Scene change data

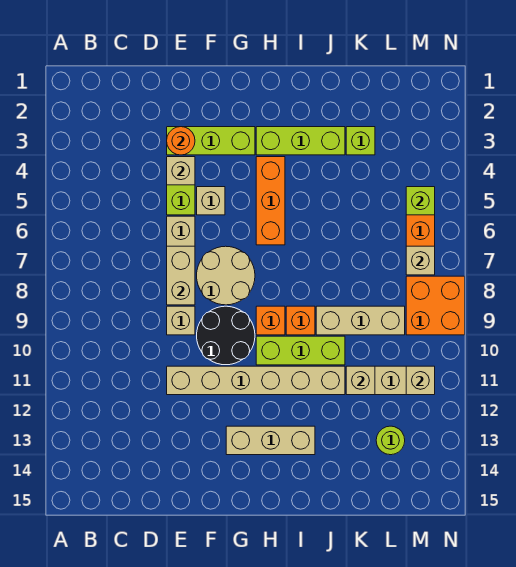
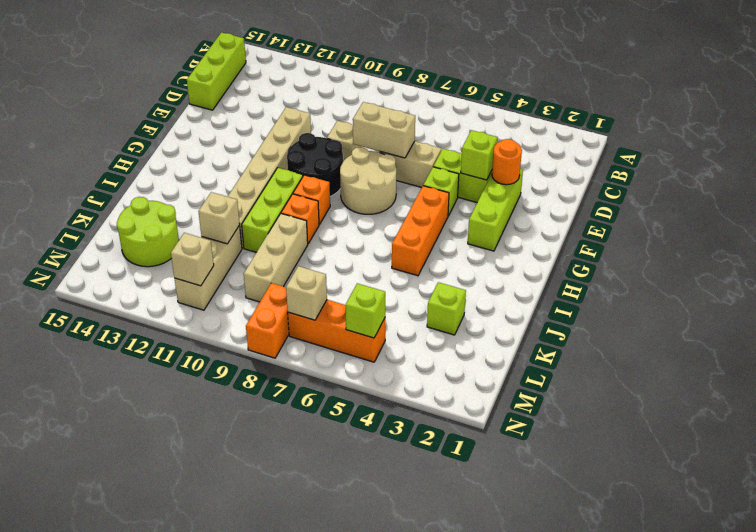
tan brick E4 level 2 -> lime brick E4 level 2
tan brick F5 level 1 -> lime brick F5 level 1
tan brick G13:I13 level 1 -> none
lime brick H3:J3 level 1 -> lime brick B15:D15 level 1
orange brick H4:H6 level 1 -> orange brick G5:I5 level 1
lime round brick L13 level 1 -> lime round brick K13:L14 level 1
orange brick M8:N9 level 1 -> orange brick M8:N8 level 1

Task directions:
Please write out, exactly as they appear, the line that contains "orange brick H4:H6" and every line after it up to the end of the entries above, and no others.

Output for this exercise:
orange brick H4:H6 level 1 -> orange brick G5:I5 level 1
lime round brick L13 level 1 -> lime round brick K13:L14 level 1
orange brick M8:N9 level 1 -> orange brick M8:N8 level 1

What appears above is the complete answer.